### The data:
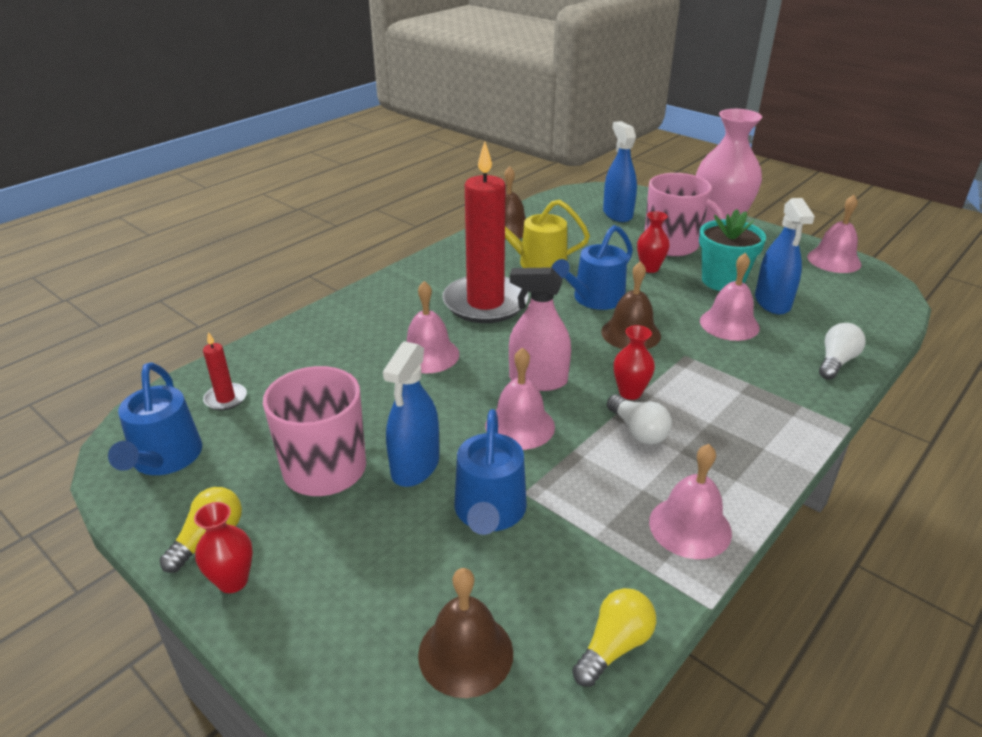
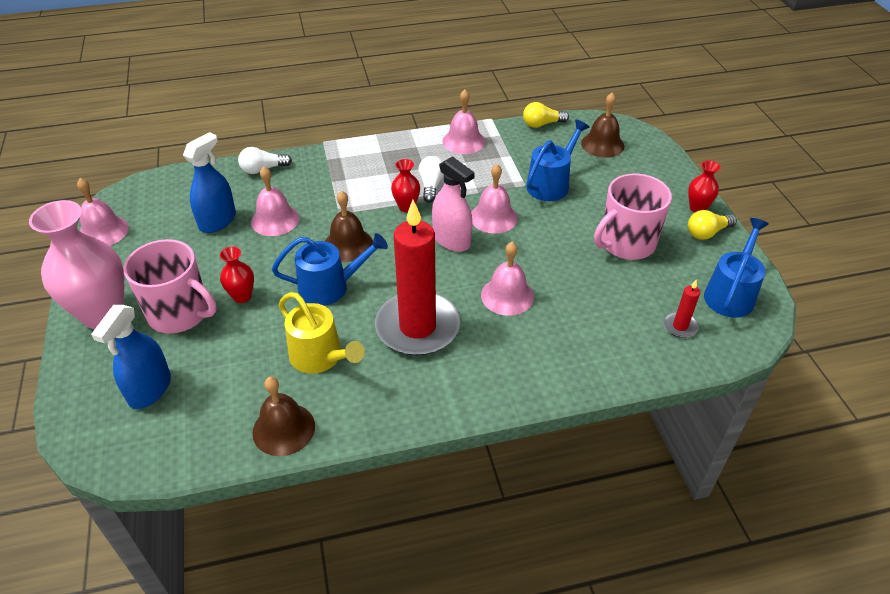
camera: 145 degrees left, 10 degrees up
blue spray bottle [383,341,439,487] -> none
pink mug [644,173,725,256] -> pink mug turned 135 degrees clockwise [123,239,217,334]
turquoise flower pot [699,209,766,291] -> none

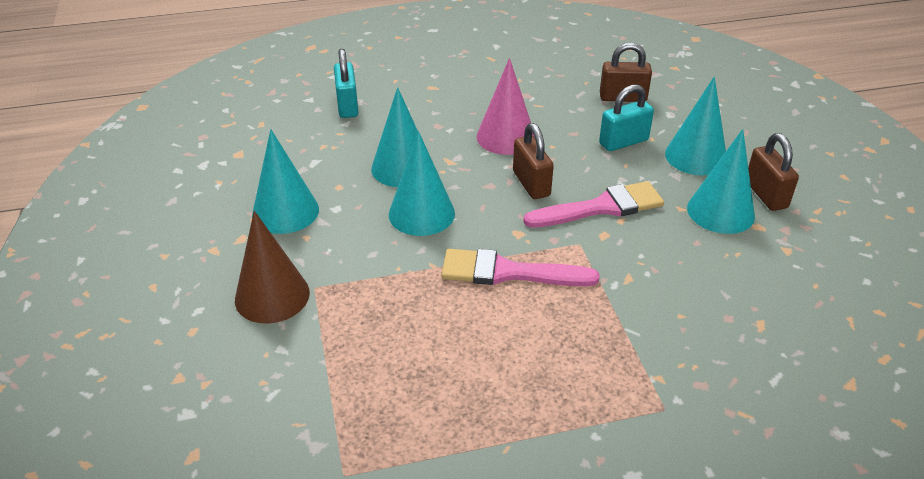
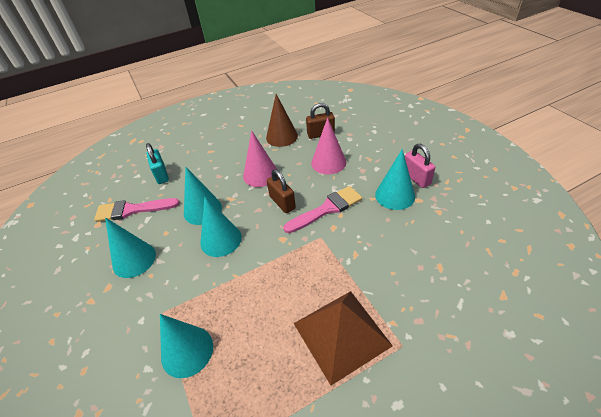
camera: 10 degrees left, 5 degrees up
brown cone [235,211,310,323] -> brown cone moved to [266,94,298,147]
pink brush [441,249,600,286] -> pink brush moved to [94,198,180,222]
turquoise padlock [599,85,654,151] -> pink cone [311,118,346,174]
turquoise cone [665,77,726,176] -> turquoise cone moved to [160,314,213,378]
brown padlock [748,133,799,211] -> pink padlock [405,144,435,188]
none -> brown pyramid [294,291,393,386]

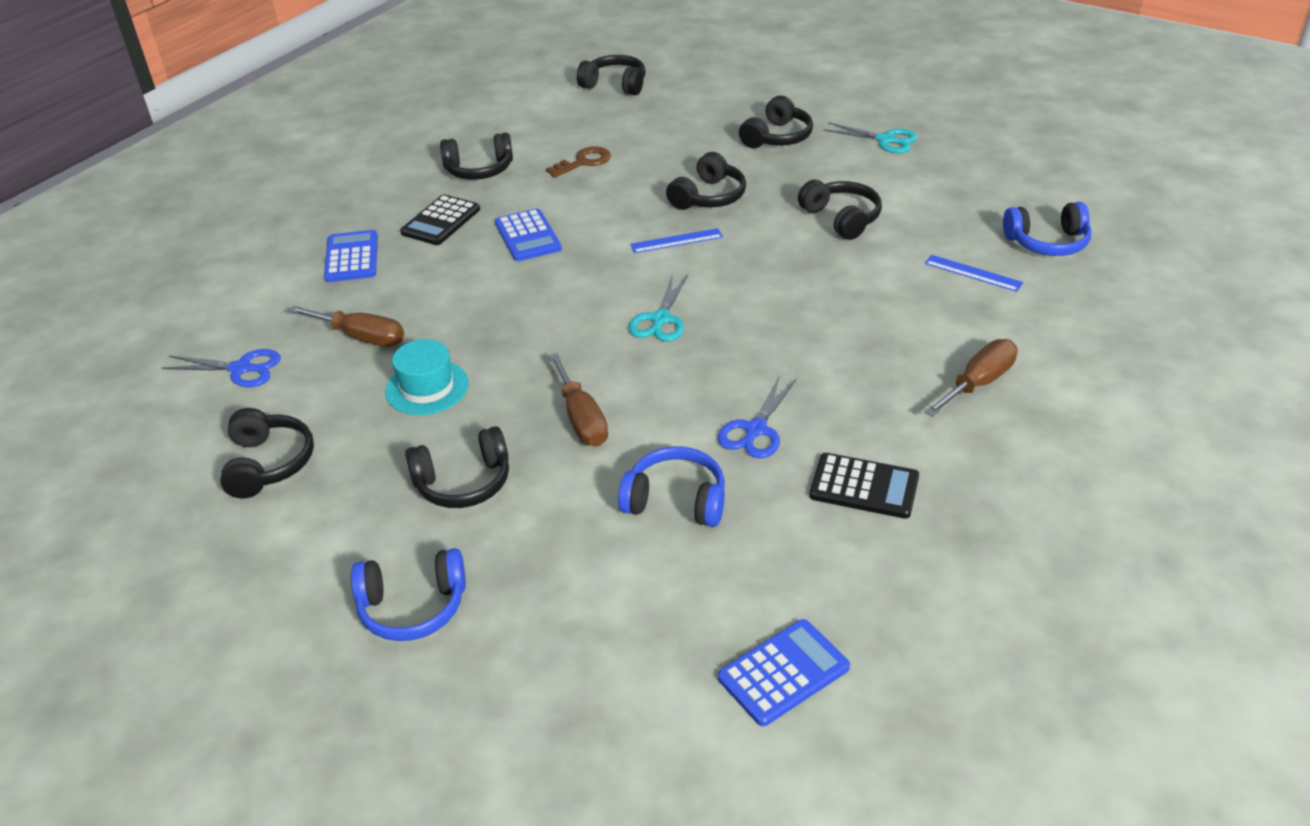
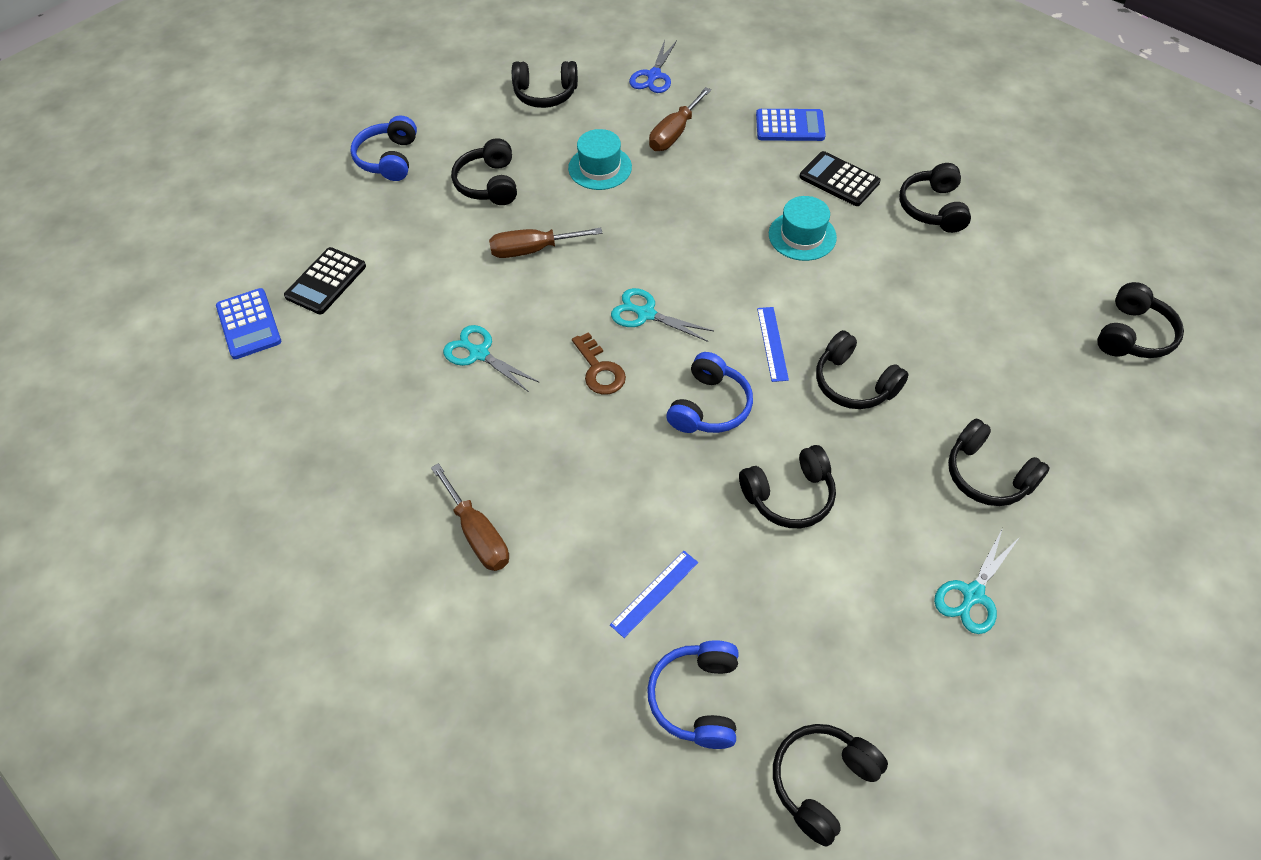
camera: 100 degrees right, 15 degrees up
blue calculator [495,209,562,261] -> turquoise hat [769,196,837,261]
brown key [546,146,611,178] -> brown key moved to [572,332,626,395]
blue headphones [618,446,725,527] -> blue headphones moved to [666,352,753,433]
blue scissors [718,375,797,458] -> turquoise scissors [443,325,540,392]
black calculator [809,453,919,519] -> black calculator moved to [284,247,366,314]
none -> black headphones [773,724,888,847]

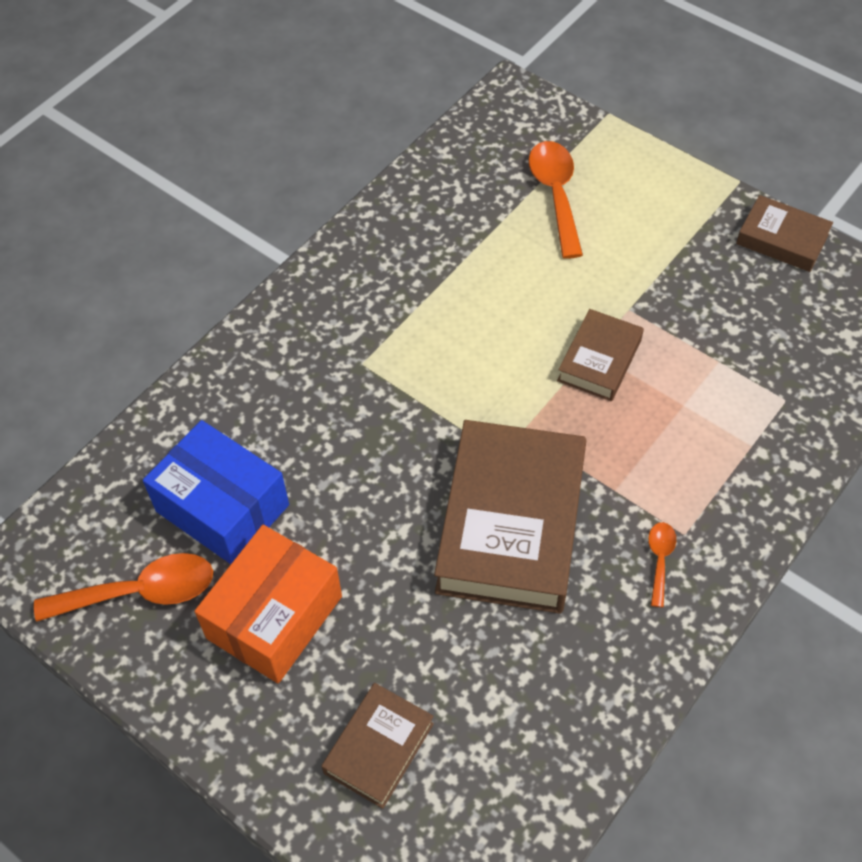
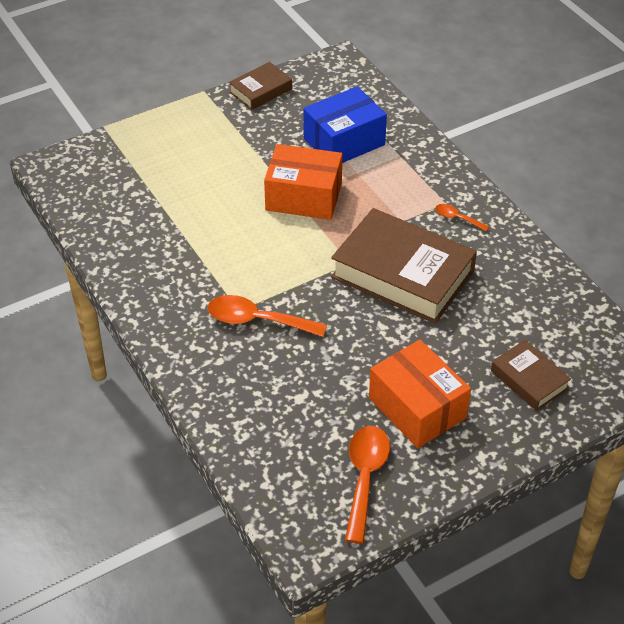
camera: 70 degrees left, 10 degrees down
blue box [143,420,289,564] -> blue box moved to [303,86,387,163]
orange spoon [529,141,583,259] -> orange spoon moved to [208,295,327,337]
brown book [557,309,644,401] -> orange box [264,144,343,220]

### What you need to do:
Only lines holding the word "degrees" are wanted, so copy each of them from the records above.

### Task solution:
camera: 145 degrees left, 10 degrees up
pink mug [644,173,725,256] -> pink mug turned 135 degrees clockwise [123,239,217,334]
camera: 10 degrees left, 5 degrees up
camera: 100 degrees right, 15 degrees up
camera: 70 degrees left, 10 degrees down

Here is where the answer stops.